» WHAT NEEDS TO BE DONE: Determine how many lines in the records hold "cone", then give that number by itself.

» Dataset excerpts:
· · · ·

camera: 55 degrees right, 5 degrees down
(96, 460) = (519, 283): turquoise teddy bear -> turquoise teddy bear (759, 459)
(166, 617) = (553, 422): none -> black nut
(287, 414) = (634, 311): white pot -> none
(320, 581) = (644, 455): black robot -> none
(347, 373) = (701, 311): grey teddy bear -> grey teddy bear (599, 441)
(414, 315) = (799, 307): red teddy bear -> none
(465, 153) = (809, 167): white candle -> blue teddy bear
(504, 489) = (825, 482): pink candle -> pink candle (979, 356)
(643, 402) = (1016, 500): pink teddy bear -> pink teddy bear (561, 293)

· · · ·

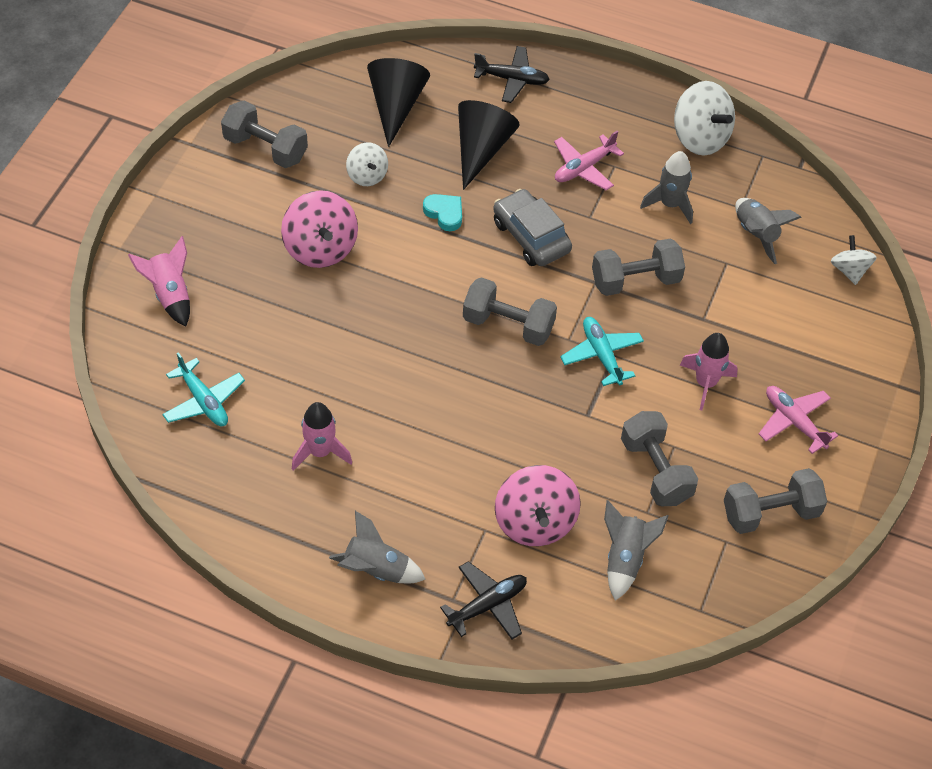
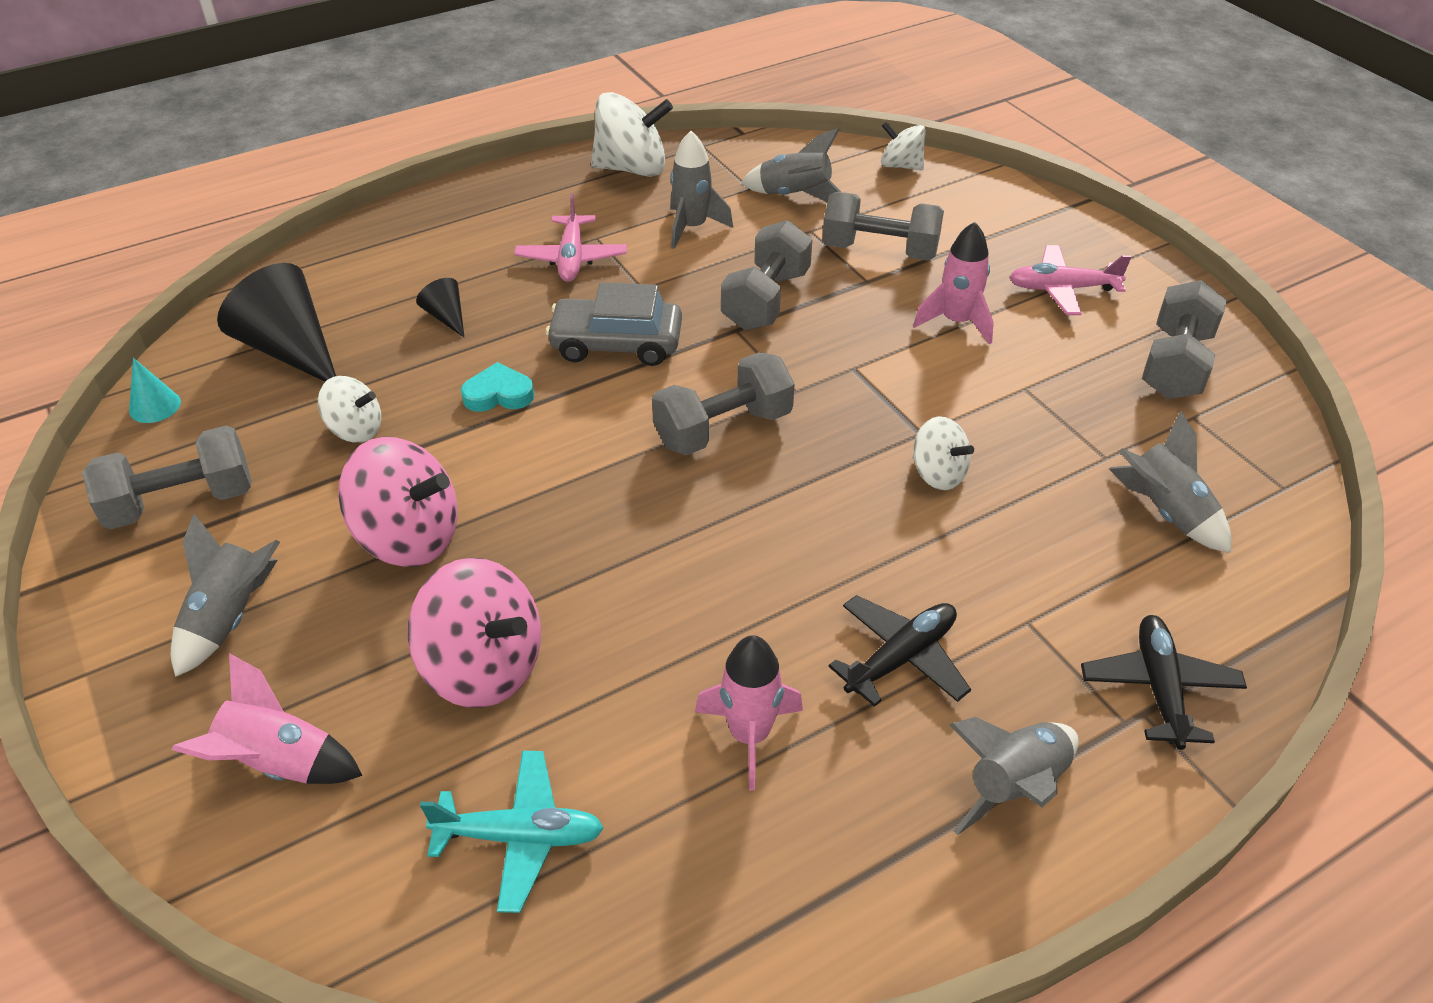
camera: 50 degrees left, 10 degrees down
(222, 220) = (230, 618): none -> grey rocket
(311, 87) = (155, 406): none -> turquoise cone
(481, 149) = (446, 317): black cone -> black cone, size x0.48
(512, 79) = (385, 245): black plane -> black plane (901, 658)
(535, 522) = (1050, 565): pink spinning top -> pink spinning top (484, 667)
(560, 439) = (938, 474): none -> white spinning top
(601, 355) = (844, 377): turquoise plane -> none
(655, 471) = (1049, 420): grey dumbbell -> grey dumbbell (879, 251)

· · · ·

» EXERCISE OUTPUT: 2